- ACTIVITY -
Give an exact transcription limited to the lines from the one with "black glue stick: 2 -> 3" through the end of the entries, including both; no pictures belong in it.

GIVEN DATA Start Marker

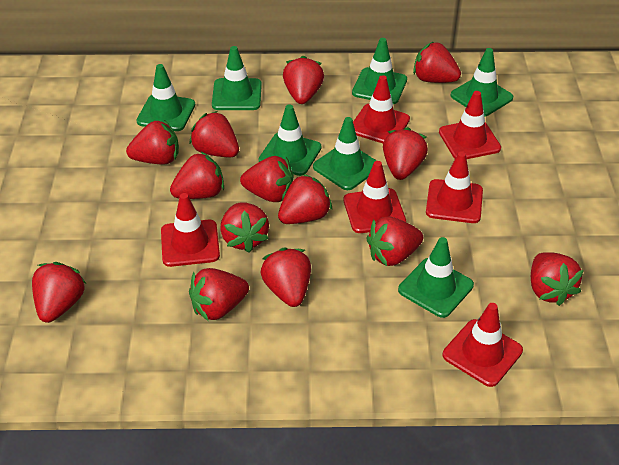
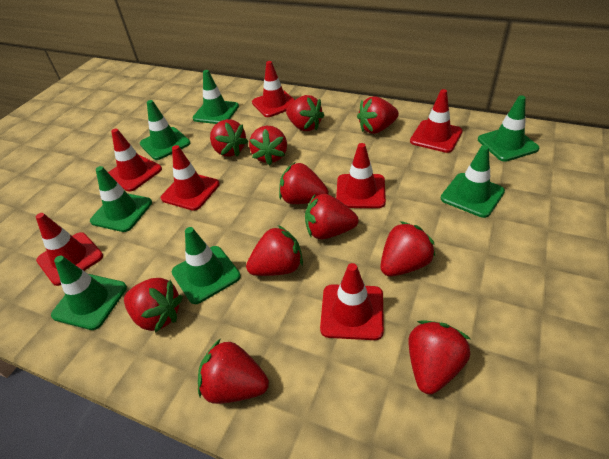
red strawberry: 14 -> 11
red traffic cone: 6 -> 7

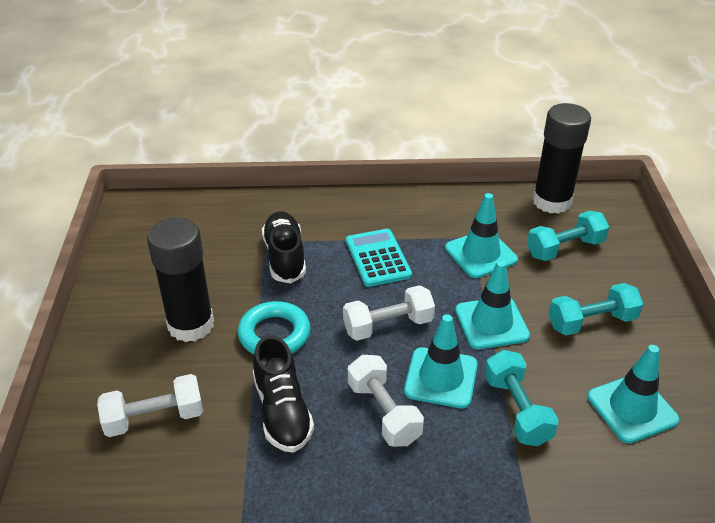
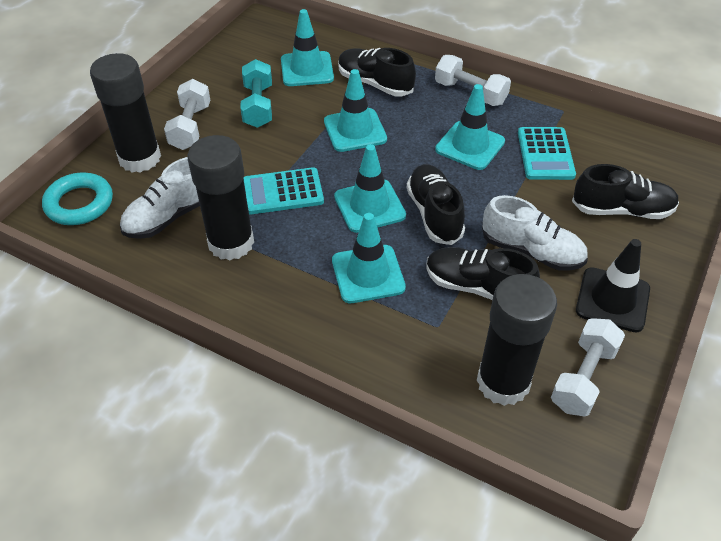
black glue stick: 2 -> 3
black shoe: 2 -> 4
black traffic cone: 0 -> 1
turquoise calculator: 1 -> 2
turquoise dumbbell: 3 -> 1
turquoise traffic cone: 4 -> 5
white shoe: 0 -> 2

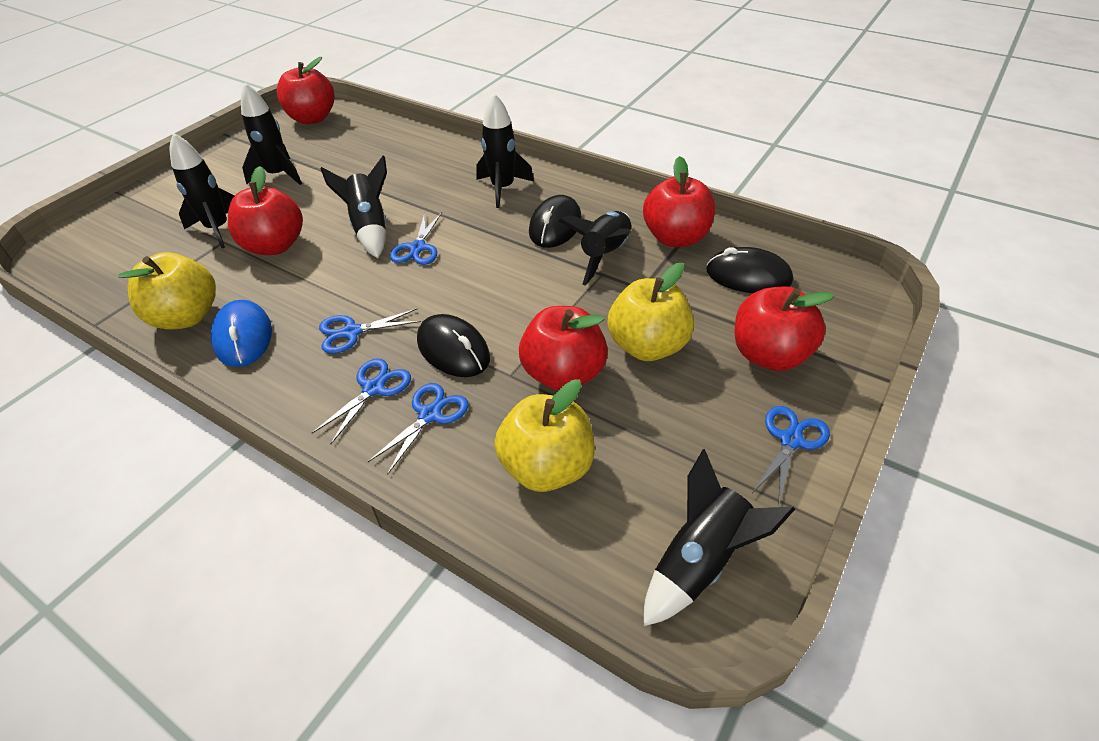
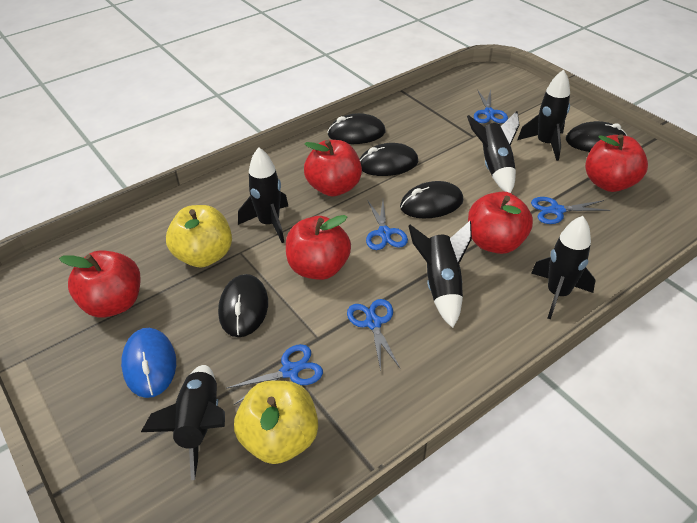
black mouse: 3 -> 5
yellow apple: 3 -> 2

GIVEN DATA End Marker

- SOLVED EXERCISE -
black glue stick: 2 -> 3
black shoe: 2 -> 4
black traffic cone: 0 -> 1
turquoise calculator: 1 -> 2
turquoise dumbbell: 3 -> 1
turquoise traffic cone: 4 -> 5
white shoe: 0 -> 2

black mouse: 3 -> 5
yellow apple: 3 -> 2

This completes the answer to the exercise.